__WHAT THE TASK REQUIRES__. From the line that contains "grey egg [550,443,599,503] -> none" through the line that contains "brown banana [380,259,471,335]", output every line of the listing below exactly and leave out all the rest.

[INFORMATION SUPPLIED Boundary: Start]

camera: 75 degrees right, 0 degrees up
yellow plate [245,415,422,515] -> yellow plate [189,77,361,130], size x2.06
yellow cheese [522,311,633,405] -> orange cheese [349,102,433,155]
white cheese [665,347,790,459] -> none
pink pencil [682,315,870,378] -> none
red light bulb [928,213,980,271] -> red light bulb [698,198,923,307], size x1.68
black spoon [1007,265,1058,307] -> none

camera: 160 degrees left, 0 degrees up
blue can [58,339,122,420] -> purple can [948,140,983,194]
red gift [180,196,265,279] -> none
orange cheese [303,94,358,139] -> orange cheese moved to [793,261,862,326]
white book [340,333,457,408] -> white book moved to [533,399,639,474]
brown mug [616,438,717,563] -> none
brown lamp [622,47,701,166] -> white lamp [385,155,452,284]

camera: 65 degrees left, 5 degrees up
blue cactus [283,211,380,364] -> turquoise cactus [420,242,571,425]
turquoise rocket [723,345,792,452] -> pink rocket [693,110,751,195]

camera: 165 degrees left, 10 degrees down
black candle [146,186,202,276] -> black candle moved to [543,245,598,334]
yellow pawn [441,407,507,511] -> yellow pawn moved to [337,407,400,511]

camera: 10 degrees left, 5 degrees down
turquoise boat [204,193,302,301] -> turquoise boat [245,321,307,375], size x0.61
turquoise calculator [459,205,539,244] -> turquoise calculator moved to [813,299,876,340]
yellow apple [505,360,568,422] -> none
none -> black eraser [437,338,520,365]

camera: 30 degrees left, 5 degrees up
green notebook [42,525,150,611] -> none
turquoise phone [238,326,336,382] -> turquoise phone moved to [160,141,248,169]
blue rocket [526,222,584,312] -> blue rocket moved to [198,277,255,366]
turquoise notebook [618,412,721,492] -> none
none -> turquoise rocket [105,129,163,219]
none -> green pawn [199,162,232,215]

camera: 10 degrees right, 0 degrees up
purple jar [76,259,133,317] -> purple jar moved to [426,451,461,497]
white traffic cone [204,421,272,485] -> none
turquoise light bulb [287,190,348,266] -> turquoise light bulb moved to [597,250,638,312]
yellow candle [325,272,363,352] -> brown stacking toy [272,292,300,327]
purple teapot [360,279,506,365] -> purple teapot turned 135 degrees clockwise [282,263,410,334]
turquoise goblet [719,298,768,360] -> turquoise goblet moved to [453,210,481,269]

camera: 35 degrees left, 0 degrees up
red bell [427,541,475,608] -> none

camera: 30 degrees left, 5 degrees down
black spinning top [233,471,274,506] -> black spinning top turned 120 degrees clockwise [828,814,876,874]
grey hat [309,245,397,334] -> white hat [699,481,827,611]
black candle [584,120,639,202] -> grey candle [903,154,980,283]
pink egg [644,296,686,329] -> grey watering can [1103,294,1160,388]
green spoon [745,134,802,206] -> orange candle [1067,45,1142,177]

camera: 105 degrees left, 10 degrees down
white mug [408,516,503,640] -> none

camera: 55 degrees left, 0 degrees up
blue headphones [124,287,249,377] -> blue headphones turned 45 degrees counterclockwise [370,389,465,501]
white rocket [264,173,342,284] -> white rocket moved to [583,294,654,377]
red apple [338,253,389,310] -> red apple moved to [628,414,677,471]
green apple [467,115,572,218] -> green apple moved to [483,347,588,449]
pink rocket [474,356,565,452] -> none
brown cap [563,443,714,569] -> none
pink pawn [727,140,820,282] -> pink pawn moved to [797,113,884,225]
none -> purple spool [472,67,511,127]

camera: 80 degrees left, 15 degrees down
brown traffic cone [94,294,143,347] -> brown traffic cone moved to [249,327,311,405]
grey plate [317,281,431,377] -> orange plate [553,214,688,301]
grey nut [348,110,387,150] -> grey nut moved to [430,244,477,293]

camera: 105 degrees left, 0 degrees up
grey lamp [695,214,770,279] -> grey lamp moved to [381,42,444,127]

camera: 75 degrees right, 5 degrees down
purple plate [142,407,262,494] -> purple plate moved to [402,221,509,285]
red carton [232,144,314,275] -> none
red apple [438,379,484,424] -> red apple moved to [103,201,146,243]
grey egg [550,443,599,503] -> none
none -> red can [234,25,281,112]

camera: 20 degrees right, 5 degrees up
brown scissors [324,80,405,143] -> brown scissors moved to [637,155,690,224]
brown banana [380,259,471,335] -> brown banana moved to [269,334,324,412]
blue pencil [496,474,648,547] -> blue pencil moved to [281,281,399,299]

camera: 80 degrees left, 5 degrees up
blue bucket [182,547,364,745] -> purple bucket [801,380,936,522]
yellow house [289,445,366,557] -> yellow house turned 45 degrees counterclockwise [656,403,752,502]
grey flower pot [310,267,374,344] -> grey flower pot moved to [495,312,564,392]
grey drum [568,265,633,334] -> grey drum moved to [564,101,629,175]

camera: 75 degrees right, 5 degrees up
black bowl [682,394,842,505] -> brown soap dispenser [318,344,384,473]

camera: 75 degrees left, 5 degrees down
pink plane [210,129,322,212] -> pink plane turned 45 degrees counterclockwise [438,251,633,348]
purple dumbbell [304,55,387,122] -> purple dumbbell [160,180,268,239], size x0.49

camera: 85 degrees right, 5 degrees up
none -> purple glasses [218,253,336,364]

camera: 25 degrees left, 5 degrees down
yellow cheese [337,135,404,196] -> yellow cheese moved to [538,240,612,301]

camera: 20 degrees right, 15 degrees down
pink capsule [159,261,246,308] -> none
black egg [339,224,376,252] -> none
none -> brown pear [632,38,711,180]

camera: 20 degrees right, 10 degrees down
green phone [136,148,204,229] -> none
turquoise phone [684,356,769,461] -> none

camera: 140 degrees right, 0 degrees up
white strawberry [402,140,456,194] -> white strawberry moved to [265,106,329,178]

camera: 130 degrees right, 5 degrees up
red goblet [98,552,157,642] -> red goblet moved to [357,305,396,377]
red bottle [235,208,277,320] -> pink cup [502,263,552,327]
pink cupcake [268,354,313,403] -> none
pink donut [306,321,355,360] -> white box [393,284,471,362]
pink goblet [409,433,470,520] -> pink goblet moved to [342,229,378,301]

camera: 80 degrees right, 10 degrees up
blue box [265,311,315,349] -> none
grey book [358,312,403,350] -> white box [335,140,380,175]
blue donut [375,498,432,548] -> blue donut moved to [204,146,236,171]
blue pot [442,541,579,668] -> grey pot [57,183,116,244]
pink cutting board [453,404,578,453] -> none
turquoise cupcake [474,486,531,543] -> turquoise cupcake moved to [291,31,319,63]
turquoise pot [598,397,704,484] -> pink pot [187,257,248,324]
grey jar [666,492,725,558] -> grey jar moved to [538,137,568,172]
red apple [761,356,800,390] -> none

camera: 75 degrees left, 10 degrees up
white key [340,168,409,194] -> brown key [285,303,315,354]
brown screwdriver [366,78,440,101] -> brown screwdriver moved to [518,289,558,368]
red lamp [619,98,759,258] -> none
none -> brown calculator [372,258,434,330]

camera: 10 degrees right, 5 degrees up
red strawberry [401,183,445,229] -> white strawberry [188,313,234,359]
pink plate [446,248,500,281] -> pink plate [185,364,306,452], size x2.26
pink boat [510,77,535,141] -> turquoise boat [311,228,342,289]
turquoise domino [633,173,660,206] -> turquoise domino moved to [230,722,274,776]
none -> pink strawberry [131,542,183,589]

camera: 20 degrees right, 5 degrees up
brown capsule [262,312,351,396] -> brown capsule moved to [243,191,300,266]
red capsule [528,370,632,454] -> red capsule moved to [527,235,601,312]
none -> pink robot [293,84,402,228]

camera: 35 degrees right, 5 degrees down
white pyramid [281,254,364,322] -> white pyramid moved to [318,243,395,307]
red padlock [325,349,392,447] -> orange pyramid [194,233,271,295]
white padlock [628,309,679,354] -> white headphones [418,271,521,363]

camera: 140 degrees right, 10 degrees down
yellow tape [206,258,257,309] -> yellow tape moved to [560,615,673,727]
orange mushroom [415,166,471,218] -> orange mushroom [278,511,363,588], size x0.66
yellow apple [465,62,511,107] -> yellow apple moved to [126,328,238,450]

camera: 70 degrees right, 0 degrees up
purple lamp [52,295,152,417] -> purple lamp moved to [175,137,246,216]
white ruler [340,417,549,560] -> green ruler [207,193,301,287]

[INFORMATION SUPPLIED Boundary: End]

__ANSWER FOR THE TASK__.
grey egg [550,443,599,503] -> none
none -> red can [234,25,281,112]

camera: 20 degrees right, 5 degrees up
brown scissors [324,80,405,143] -> brown scissors moved to [637,155,690,224]
brown banana [380,259,471,335] -> brown banana moved to [269,334,324,412]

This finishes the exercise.